From the entries that follow, copy each line in which "moved" appears.

→ **The data**
###

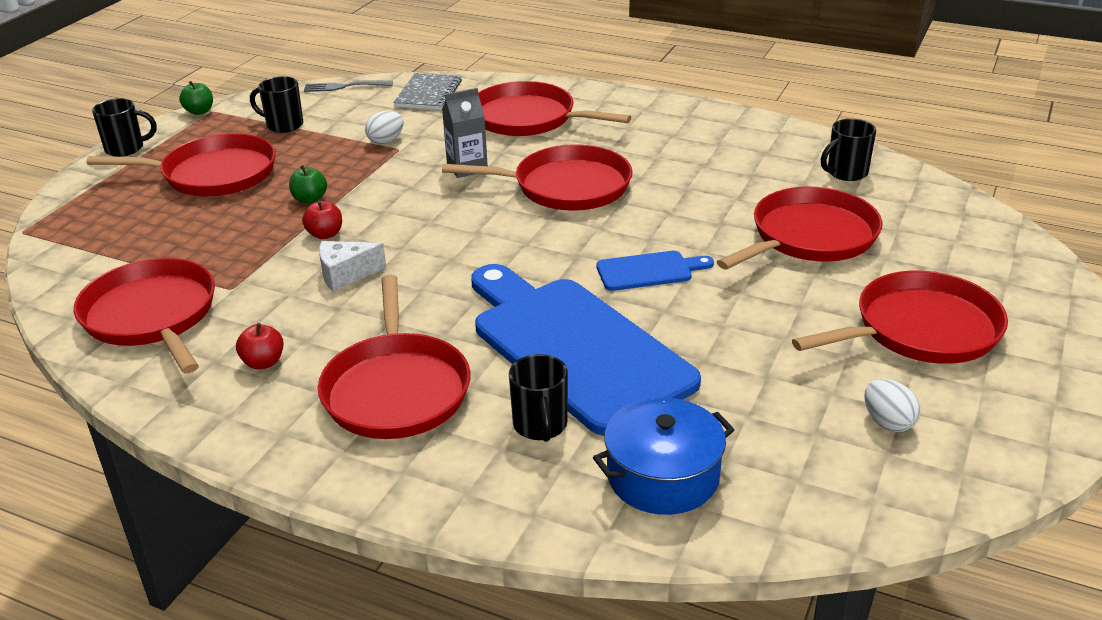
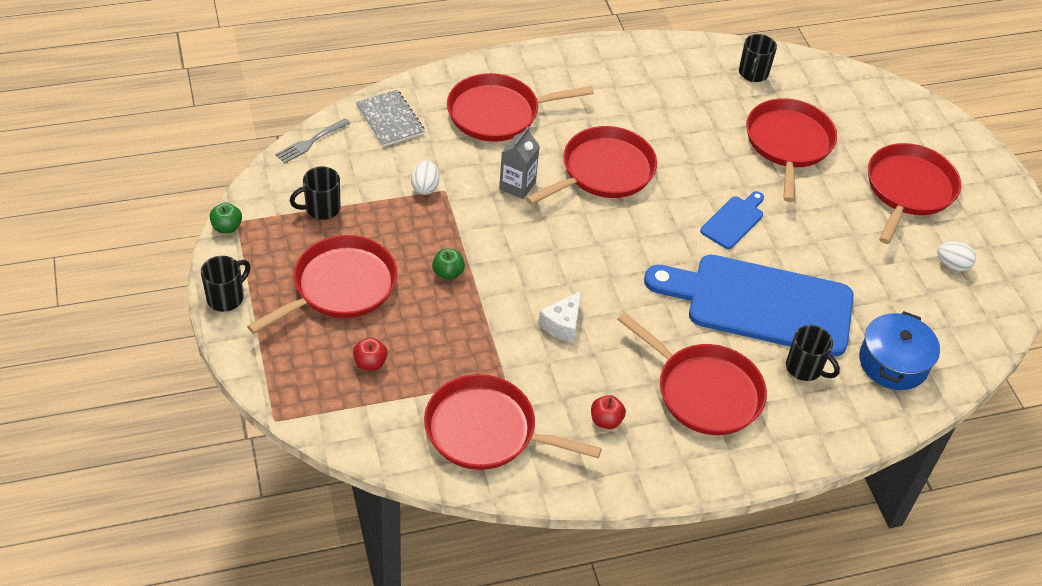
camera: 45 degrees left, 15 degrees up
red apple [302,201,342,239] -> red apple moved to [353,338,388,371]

###

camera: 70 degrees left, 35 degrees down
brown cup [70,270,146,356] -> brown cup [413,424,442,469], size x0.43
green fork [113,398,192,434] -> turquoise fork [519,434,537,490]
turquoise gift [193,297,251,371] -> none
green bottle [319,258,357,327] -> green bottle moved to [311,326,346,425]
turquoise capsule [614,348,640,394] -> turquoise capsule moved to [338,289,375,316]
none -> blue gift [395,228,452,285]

###

→ **Result below**
red apple [302,201,342,239] -> red apple moved to [353,338,388,371]
green bottle [319,258,357,327] -> green bottle moved to [311,326,346,425]
turquoise capsule [614,348,640,394] -> turquoise capsule moved to [338,289,375,316]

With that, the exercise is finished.